Your answer should be the lines of the material that include the word "headphones".

» THE DATA
- - -

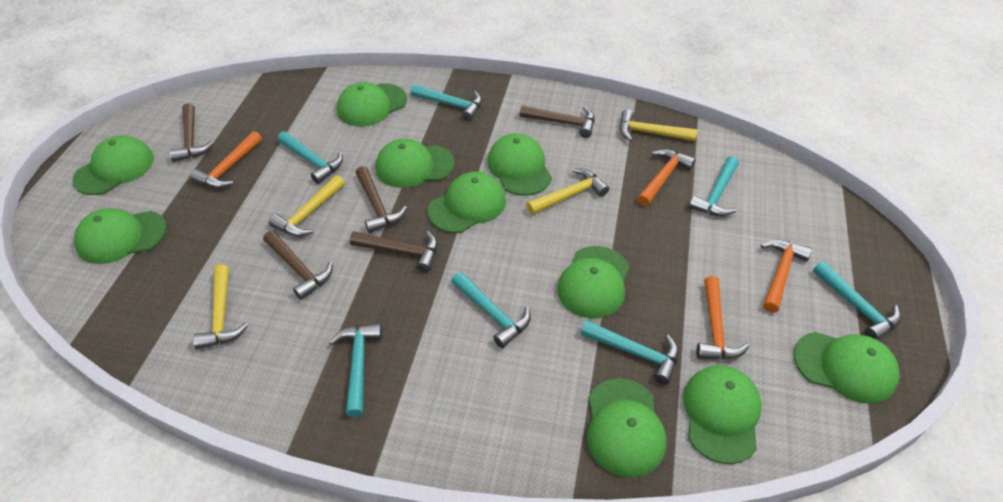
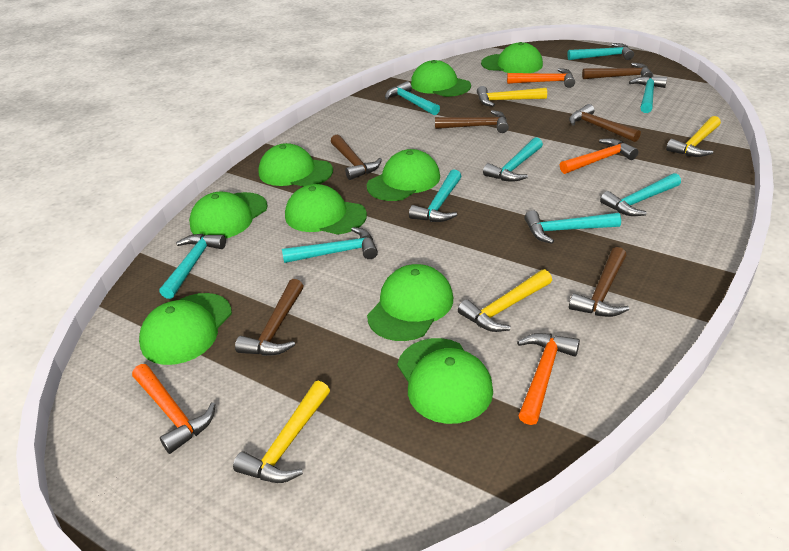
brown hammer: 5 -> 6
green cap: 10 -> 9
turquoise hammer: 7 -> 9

- - -

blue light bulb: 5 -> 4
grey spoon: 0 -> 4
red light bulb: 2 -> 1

- - -

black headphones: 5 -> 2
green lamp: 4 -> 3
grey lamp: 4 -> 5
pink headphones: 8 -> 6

- - -

» TASK ANSWER
black headphones: 5 -> 2
pink headphones: 8 -> 6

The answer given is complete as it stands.